| Instructions to follow |
Exact reproduction required: the lines below from the line with "C11: 100nF (COM, W21) -> 100nF (W20, W21)" to the line with "IC14: XNOR 74HC266", both ends included, and no others.

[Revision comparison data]

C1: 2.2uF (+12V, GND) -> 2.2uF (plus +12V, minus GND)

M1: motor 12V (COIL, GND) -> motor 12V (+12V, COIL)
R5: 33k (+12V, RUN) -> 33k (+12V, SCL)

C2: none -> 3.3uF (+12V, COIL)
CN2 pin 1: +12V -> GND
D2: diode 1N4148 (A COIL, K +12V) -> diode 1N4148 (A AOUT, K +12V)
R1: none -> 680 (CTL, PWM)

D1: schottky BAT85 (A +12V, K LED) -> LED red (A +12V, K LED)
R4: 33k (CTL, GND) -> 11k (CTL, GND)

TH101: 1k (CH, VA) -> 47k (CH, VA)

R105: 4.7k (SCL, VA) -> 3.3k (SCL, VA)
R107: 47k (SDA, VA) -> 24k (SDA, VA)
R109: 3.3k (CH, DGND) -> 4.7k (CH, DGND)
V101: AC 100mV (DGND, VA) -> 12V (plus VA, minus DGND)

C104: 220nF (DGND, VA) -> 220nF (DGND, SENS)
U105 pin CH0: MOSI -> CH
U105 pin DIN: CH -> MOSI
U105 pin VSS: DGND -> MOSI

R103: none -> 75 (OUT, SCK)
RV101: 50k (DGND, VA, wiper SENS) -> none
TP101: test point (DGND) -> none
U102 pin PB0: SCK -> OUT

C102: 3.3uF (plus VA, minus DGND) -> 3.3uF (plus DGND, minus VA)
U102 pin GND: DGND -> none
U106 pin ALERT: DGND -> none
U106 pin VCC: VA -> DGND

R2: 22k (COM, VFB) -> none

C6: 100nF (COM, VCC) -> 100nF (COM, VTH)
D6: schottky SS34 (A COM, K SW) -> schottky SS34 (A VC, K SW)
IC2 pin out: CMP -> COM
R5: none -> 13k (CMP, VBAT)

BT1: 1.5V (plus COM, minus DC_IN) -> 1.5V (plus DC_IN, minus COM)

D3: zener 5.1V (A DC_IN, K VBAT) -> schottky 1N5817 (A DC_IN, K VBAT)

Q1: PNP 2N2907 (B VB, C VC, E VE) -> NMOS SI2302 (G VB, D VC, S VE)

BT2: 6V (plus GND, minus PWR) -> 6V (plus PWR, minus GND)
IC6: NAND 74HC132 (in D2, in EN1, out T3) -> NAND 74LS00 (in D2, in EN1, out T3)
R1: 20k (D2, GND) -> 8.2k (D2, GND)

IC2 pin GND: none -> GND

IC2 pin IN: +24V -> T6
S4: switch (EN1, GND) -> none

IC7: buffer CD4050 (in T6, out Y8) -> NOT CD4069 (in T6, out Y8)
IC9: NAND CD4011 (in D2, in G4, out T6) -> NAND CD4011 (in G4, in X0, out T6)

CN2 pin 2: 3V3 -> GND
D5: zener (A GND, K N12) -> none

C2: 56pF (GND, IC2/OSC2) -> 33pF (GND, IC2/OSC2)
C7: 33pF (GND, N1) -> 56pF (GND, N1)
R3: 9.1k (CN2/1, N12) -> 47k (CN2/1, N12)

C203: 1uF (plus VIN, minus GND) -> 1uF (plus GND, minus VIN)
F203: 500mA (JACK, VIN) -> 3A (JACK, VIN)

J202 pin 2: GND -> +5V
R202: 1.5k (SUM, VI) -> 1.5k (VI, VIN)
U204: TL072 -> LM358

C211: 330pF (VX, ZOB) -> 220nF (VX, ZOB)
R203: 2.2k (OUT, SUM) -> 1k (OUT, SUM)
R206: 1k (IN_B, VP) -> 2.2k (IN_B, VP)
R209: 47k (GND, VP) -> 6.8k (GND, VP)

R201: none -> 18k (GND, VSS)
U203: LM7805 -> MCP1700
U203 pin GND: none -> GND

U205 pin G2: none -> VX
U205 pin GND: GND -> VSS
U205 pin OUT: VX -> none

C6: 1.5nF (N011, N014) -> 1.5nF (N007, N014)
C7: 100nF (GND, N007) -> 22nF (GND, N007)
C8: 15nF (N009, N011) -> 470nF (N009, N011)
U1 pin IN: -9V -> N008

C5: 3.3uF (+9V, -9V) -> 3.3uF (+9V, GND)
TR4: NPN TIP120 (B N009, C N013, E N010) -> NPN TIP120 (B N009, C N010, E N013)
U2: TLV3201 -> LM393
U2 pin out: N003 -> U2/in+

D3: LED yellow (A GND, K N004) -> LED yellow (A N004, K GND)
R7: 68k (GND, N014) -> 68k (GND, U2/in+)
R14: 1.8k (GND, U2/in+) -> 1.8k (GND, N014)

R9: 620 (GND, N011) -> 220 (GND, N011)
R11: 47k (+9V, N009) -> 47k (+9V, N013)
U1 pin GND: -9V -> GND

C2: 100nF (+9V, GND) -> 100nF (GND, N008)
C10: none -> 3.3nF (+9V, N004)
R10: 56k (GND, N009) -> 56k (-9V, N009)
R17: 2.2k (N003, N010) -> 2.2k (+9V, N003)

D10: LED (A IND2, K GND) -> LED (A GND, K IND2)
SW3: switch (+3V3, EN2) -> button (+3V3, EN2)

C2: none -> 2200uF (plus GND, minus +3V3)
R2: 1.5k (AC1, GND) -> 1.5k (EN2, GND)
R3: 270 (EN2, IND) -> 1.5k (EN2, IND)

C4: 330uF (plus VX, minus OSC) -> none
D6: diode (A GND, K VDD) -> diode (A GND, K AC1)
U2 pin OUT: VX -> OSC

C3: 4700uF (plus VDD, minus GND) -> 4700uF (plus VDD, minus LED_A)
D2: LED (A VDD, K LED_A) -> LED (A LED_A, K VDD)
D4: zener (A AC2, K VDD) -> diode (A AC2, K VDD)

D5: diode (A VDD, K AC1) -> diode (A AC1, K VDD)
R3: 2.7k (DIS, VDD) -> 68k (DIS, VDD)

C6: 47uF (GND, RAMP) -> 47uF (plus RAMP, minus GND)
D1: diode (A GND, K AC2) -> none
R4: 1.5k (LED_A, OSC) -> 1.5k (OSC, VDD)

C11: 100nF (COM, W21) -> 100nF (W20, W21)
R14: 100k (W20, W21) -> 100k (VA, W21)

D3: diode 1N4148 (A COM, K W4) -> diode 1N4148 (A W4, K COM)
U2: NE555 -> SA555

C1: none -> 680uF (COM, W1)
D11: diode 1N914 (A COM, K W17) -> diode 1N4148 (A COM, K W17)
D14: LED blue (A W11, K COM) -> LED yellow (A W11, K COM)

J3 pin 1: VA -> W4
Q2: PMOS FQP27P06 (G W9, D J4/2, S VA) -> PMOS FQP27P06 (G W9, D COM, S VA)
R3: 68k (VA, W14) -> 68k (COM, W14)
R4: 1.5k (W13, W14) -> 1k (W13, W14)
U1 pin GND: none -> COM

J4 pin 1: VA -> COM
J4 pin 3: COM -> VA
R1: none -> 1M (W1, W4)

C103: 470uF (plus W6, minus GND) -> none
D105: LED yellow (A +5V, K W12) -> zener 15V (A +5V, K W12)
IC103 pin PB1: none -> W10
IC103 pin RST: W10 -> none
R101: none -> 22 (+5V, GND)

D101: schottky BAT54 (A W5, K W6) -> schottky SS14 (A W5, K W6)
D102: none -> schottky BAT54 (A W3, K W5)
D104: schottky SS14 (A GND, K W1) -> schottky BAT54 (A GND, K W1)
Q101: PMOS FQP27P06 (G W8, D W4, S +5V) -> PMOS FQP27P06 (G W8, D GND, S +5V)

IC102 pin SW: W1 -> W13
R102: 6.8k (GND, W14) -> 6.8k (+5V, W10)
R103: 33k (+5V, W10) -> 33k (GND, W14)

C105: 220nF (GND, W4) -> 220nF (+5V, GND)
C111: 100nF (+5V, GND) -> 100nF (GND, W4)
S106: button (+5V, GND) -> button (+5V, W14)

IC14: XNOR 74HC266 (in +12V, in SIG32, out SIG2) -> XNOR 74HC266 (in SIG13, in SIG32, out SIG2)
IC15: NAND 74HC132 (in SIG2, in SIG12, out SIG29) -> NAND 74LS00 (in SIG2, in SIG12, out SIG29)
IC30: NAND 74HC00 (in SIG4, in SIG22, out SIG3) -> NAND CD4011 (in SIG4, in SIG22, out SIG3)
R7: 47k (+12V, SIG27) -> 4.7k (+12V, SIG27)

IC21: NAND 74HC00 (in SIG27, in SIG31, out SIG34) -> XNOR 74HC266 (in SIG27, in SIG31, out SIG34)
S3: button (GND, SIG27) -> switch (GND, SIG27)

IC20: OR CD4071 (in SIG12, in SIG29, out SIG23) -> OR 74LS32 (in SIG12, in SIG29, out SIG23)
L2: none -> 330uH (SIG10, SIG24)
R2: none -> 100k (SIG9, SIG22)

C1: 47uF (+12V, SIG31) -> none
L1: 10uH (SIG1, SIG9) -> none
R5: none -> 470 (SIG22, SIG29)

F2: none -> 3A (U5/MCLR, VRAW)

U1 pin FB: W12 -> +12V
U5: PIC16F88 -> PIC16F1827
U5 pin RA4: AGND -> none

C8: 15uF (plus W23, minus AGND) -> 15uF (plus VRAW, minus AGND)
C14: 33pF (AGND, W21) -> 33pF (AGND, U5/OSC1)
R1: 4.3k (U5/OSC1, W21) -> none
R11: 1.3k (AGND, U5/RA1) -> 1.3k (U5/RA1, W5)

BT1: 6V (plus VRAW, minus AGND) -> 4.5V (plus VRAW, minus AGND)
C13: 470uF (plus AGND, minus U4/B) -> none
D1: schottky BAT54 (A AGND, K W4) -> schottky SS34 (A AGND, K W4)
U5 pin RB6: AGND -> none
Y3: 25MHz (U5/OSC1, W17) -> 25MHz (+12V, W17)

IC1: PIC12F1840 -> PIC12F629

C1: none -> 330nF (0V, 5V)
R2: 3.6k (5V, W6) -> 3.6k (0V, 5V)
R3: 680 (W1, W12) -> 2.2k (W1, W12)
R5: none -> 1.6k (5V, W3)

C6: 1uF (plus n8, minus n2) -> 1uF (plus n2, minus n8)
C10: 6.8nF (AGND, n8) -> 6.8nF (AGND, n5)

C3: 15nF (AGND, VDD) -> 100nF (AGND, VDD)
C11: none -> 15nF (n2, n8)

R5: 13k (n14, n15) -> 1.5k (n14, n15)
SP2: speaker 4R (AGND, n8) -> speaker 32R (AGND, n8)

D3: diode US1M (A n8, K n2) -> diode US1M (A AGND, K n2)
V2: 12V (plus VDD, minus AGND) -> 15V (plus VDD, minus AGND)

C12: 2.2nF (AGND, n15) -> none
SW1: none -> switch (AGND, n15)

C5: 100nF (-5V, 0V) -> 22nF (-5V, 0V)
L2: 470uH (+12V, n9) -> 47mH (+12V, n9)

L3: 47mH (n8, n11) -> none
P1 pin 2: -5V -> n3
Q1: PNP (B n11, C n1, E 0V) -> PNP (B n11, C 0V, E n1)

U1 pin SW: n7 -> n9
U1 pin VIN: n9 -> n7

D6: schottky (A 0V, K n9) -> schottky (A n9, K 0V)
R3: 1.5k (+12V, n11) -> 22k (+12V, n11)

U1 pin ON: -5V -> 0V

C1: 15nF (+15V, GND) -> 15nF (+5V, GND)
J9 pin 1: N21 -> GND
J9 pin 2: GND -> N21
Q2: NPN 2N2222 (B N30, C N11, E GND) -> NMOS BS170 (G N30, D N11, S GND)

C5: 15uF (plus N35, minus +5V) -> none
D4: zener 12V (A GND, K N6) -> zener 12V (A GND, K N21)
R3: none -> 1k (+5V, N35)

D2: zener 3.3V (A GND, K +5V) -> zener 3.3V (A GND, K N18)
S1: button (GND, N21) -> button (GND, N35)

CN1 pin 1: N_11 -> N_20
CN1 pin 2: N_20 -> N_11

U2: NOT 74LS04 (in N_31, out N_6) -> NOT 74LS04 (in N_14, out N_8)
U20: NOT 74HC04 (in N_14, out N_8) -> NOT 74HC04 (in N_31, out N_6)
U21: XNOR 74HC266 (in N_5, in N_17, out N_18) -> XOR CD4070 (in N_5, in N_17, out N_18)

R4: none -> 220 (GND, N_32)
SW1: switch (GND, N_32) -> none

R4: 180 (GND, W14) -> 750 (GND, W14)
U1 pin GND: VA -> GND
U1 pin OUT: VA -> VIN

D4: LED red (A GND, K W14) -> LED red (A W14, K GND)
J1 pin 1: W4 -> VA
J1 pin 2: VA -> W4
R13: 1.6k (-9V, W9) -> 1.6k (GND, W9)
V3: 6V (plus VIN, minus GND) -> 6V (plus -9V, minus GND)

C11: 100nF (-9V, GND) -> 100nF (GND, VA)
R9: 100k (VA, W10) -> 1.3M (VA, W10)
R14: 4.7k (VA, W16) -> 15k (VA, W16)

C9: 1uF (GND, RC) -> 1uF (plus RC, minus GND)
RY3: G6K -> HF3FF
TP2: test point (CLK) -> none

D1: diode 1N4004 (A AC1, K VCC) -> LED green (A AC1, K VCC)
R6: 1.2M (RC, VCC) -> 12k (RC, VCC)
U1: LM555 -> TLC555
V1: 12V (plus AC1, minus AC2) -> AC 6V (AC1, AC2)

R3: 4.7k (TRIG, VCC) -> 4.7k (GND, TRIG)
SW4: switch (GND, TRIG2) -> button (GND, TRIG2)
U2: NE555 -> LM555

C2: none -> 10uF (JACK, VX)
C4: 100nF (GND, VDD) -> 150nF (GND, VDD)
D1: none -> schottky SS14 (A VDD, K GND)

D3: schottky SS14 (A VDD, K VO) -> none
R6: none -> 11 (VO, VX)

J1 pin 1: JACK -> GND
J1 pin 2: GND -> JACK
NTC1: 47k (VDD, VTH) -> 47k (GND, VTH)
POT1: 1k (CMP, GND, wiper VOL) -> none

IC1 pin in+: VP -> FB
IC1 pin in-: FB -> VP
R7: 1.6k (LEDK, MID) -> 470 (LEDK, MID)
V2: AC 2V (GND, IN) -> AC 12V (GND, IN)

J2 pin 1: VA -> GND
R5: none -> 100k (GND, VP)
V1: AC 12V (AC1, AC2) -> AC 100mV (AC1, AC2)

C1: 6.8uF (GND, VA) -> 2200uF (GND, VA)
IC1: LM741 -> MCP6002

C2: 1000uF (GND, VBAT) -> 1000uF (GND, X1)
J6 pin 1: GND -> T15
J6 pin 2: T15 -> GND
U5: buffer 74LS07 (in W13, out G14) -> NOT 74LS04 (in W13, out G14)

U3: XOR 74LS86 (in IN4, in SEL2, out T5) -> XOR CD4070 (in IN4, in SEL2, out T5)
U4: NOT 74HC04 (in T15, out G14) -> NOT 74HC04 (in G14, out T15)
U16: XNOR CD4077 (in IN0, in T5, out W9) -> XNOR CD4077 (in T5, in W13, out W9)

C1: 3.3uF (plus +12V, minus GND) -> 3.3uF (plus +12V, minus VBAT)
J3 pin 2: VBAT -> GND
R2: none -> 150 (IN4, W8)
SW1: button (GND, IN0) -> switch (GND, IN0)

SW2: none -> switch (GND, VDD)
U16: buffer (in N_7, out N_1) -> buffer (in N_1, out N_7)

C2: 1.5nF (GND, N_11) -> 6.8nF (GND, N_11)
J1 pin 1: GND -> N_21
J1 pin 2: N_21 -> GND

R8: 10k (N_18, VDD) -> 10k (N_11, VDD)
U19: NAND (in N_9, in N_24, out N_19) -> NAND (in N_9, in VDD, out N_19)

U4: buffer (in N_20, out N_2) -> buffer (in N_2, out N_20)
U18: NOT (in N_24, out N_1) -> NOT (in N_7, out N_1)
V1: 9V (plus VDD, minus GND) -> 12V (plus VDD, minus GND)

| Exercise result |
C11: 100nF (COM, W21) -> 100nF (W20, W21)
R14: 100k (W20, W21) -> 100k (VA, W21)

D3: diode 1N4148 (A COM, K W4) -> diode 1N4148 (A W4, K COM)
U2: NE555 -> SA555

C1: none -> 680uF (COM, W1)
D11: diode 1N914 (A COM, K W17) -> diode 1N4148 (A COM, K W17)
D14: LED blue (A W11, K COM) -> LED yellow (A W11, K COM)

J3 pin 1: VA -> W4
Q2: PMOS FQP27P06 (G W9, D J4/2, S VA) -> PMOS FQP27P06 (G W9, D COM, S VA)
R3: 68k (VA, W14) -> 68k (COM, W14)
R4: 1.5k (W13, W14) -> 1k (W13, W14)
U1 pin GND: none -> COM

J4 pin 1: VA -> COM
J4 pin 3: COM -> VA
R1: none -> 1M (W1, W4)

C103: 470uF (plus W6, minus GND) -> none
D105: LED yellow (A +5V, K W12) -> zener 15V (A +5V, K W12)
IC103 pin PB1: none -> W10
IC103 pin RST: W10 -> none
R101: none -> 22 (+5V, GND)

D101: schottky BAT54 (A W5, K W6) -> schottky SS14 (A W5, K W6)
D102: none -> schottky BAT54 (A W3, K W5)
D104: schottky SS14 (A GND, K W1) -> schottky BAT54 (A GND, K W1)
Q101: PMOS FQP27P06 (G W8, D W4, S +5V) -> PMOS FQP27P06 (G W8, D GND, S +5V)

IC102 pin SW: W1 -> W13
R102: 6.8k (GND, W14) -> 6.8k (+5V, W10)
R103: 33k (+5V, W10) -> 33k (GND, W14)

C105: 220nF (GND, W4) -> 220nF (+5V, GND)
C111: 100nF (+5V, GND) -> 100nF (GND, W4)
S106: button (+5V, GND) -> button (+5V, W14)

IC14: XNOR 74HC266 (in +12V, in SIG32, out SIG2) -> XNOR 74HC266 (in SIG13, in SIG32, out SIG2)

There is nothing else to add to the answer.